_WHAT IS NEEDED_.
Exactly the lines from the start of the data through the line containing "none -> pink round brick A8 level 2" should be output, with both ends kept and nothing added.

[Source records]
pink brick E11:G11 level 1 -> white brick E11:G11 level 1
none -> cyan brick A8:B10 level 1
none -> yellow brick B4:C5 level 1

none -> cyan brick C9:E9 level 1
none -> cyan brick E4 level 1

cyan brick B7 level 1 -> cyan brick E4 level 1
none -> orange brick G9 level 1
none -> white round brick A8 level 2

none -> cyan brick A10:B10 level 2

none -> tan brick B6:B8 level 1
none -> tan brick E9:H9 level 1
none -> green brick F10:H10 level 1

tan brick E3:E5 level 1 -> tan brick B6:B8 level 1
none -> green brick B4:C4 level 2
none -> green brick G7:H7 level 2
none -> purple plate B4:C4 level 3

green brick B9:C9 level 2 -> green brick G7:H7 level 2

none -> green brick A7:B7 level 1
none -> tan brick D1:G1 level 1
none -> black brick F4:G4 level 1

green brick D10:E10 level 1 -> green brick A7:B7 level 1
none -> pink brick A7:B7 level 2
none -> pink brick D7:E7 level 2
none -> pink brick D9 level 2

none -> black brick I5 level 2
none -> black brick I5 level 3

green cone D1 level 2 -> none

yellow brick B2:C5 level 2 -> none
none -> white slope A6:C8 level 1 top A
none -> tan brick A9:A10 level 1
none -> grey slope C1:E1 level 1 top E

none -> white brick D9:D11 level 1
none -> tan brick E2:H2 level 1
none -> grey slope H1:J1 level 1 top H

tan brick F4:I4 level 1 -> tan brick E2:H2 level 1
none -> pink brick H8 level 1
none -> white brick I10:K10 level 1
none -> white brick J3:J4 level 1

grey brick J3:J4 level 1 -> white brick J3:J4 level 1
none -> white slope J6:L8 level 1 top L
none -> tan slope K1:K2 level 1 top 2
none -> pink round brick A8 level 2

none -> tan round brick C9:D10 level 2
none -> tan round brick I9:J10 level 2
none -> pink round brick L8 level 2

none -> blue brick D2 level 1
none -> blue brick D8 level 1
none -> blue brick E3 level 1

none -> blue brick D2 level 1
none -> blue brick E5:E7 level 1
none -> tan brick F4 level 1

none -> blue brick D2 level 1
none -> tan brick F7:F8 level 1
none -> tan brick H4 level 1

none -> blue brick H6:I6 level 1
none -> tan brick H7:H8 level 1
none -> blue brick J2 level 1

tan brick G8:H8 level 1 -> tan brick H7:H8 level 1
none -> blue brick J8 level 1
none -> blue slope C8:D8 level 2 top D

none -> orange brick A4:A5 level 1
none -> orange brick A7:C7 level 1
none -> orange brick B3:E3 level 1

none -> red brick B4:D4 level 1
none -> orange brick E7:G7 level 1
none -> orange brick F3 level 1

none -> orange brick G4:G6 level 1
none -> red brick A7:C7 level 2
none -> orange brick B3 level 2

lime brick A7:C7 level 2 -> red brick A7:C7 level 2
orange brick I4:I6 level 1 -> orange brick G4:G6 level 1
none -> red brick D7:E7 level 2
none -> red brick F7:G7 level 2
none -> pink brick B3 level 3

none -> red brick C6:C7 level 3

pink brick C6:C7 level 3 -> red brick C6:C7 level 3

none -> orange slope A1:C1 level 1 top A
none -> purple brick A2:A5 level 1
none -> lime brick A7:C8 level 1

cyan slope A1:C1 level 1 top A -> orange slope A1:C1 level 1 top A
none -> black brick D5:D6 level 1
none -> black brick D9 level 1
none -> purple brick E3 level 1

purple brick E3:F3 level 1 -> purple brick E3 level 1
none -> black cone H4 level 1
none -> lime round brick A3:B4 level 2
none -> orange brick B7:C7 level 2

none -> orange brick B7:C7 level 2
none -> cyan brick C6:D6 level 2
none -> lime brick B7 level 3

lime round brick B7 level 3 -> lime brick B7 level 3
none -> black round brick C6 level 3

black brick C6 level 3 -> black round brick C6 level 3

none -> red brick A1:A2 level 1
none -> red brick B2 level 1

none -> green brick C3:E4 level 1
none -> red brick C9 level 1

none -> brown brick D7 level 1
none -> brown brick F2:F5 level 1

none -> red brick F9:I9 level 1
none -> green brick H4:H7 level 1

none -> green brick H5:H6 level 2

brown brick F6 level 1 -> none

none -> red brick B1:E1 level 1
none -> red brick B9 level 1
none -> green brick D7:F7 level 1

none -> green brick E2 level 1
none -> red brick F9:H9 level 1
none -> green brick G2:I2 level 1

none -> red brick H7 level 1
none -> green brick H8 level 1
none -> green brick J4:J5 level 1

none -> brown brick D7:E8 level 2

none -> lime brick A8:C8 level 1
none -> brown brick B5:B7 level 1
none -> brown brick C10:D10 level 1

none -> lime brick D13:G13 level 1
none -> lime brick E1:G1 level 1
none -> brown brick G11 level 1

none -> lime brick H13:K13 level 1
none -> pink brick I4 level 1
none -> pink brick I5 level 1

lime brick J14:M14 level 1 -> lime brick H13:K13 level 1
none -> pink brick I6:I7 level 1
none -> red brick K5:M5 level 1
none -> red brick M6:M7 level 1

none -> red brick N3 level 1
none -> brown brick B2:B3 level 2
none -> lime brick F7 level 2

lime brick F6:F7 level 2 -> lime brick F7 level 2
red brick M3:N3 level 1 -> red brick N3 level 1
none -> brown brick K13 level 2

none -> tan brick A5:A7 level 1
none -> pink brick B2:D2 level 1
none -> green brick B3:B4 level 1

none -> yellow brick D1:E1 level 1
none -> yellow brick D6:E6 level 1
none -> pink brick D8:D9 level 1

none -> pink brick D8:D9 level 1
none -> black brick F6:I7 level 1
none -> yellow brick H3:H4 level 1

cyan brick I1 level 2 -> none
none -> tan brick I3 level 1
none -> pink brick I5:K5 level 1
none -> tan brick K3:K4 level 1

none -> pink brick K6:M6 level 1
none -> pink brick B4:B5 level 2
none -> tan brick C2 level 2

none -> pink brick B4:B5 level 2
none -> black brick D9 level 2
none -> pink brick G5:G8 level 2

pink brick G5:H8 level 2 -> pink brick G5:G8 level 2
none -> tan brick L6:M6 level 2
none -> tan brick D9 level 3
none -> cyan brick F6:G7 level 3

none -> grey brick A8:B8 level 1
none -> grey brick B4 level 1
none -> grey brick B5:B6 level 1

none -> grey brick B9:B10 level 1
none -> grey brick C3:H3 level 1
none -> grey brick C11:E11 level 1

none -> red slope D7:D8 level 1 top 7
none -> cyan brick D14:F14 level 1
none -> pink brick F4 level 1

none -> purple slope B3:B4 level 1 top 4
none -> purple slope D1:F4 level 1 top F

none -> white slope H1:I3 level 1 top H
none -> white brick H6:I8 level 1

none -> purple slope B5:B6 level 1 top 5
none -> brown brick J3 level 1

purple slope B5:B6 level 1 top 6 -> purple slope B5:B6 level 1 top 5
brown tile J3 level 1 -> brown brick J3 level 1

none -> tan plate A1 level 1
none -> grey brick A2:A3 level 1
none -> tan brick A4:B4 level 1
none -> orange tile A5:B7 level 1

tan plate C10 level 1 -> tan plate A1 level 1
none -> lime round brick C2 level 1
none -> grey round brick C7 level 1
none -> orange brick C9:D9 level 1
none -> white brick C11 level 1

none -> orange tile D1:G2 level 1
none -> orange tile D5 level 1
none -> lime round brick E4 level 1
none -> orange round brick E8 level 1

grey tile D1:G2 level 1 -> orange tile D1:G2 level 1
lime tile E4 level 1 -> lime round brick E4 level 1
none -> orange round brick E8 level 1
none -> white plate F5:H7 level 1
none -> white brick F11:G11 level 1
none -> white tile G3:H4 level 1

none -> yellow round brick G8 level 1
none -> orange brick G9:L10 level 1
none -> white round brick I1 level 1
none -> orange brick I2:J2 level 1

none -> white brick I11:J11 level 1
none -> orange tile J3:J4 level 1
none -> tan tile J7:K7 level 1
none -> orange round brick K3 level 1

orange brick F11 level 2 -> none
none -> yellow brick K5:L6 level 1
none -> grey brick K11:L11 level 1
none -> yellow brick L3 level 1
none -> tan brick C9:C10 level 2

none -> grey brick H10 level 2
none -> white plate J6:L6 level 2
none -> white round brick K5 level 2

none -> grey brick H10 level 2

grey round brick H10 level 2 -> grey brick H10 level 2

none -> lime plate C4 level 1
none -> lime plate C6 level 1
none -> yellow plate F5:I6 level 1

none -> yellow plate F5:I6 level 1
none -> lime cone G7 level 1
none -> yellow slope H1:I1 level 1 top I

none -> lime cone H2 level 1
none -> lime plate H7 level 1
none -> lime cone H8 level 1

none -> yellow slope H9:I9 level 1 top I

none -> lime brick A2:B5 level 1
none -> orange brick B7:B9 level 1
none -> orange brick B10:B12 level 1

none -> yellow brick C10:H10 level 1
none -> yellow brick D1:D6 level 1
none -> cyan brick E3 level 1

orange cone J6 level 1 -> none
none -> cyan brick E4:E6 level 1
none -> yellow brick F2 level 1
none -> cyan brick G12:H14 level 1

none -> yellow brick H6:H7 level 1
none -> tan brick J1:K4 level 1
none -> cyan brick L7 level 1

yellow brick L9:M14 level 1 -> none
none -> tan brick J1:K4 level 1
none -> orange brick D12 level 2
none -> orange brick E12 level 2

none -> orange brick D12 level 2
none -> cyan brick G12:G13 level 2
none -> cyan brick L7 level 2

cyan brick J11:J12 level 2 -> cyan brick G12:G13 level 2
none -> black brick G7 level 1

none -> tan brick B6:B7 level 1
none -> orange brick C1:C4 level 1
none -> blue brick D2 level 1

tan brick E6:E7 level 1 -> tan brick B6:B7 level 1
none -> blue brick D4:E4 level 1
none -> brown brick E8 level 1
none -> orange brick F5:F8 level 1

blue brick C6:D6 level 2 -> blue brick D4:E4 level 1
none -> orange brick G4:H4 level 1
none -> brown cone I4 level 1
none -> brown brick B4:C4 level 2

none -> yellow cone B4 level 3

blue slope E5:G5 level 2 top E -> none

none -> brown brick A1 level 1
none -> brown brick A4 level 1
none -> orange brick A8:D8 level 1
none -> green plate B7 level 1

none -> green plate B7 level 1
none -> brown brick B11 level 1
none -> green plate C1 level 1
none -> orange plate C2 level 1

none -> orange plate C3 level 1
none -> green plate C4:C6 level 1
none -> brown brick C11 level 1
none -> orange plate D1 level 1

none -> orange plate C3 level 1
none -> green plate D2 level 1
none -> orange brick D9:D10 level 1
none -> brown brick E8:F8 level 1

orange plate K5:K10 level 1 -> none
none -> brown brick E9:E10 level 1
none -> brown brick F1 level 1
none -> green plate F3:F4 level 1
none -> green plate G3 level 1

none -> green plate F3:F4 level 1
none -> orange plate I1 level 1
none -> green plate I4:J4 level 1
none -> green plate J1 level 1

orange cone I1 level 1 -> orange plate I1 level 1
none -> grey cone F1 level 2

_FINAL ANSWER_.
pink brick E11:G11 level 1 -> white brick E11:G11 level 1
none -> cyan brick A8:B10 level 1
none -> yellow brick B4:C5 level 1

none -> cyan brick C9:E9 level 1
none -> cyan brick E4 level 1

cyan brick B7 level 1 -> cyan brick E4 level 1
none -> orange brick G9 level 1
none -> white round brick A8 level 2

none -> cyan brick A10:B10 level 2

none -> tan brick B6:B8 level 1
none -> tan brick E9:H9 level 1
none -> green brick F10:H10 level 1

tan brick E3:E5 level 1 -> tan brick B6:B8 level 1
none -> green brick B4:C4 level 2
none -> green brick G7:H7 level 2
none -> purple plate B4:C4 level 3

green brick B9:C9 level 2 -> green brick G7:H7 level 2

none -> green brick A7:B7 level 1
none -> tan brick D1:G1 level 1
none -> black brick F4:G4 level 1

green brick D10:E10 level 1 -> green brick A7:B7 level 1
none -> pink brick A7:B7 level 2
none -> pink brick D7:E7 level 2
none -> pink brick D9 level 2

none -> black brick I5 level 2
none -> black brick I5 level 3

green cone D1 level 2 -> none

yellow brick B2:C5 level 2 -> none
none -> white slope A6:C8 level 1 top A
none -> tan brick A9:A10 level 1
none -> grey slope C1:E1 level 1 top E

none -> white brick D9:D11 level 1
none -> tan brick E2:H2 level 1
none -> grey slope H1:J1 level 1 top H

tan brick F4:I4 level 1 -> tan brick E2:H2 level 1
none -> pink brick H8 level 1
none -> white brick I10:K10 level 1
none -> white brick J3:J4 level 1

grey brick J3:J4 level 1 -> white brick J3:J4 level 1
none -> white slope J6:L8 level 1 top L
none -> tan slope K1:K2 level 1 top 2
none -> pink round brick A8 level 2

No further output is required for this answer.